• DATA SEGMENT:
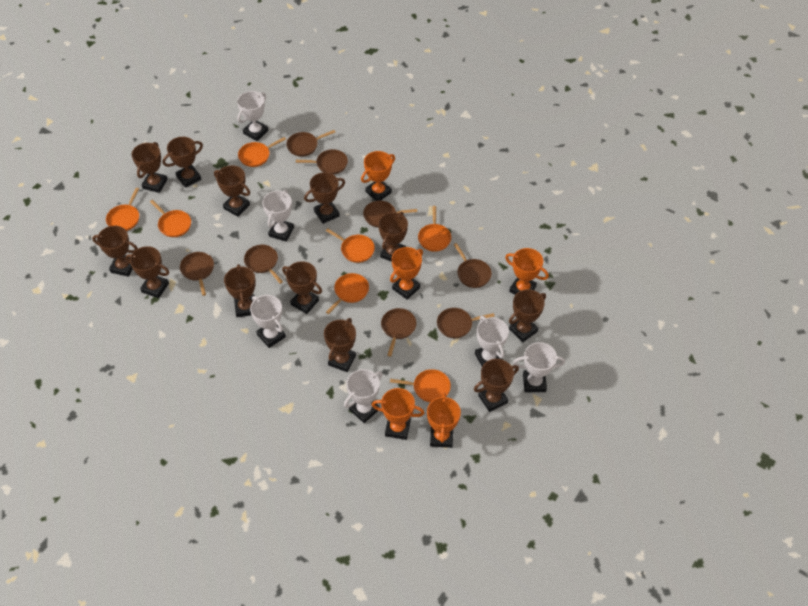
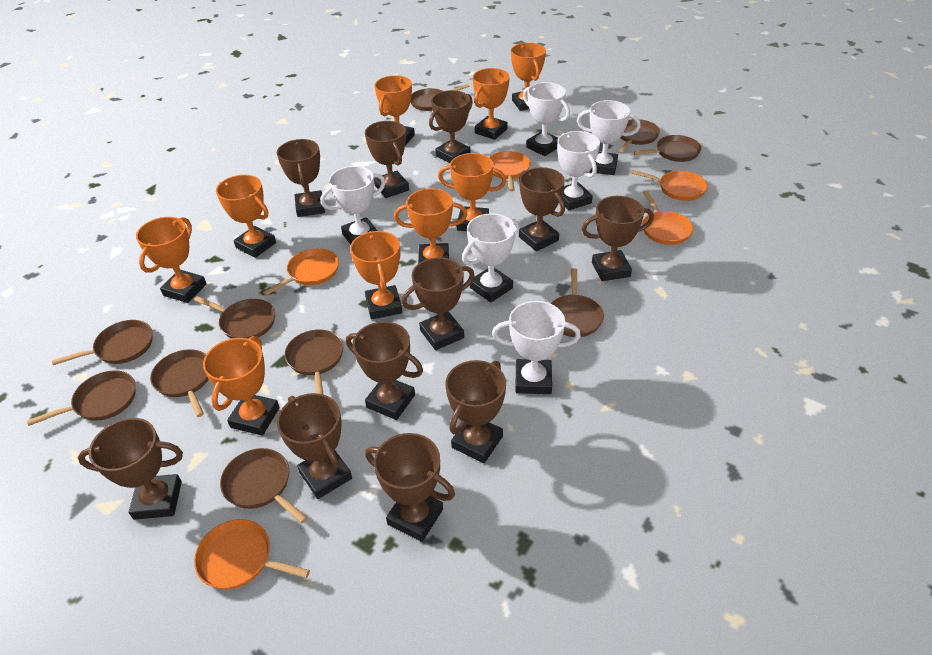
brown pan: 8 -> 10
brown trophy: 12 -> 11
orange pan: 7 -> 5
orange trophy: 5 -> 9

• WHAT YOU WILL DO:
An exact copy of the listing is required, excluding any pictures.

• TASK RESPONSE:
brown pan: 8 -> 10
brown trophy: 12 -> 11
orange pan: 7 -> 5
orange trophy: 5 -> 9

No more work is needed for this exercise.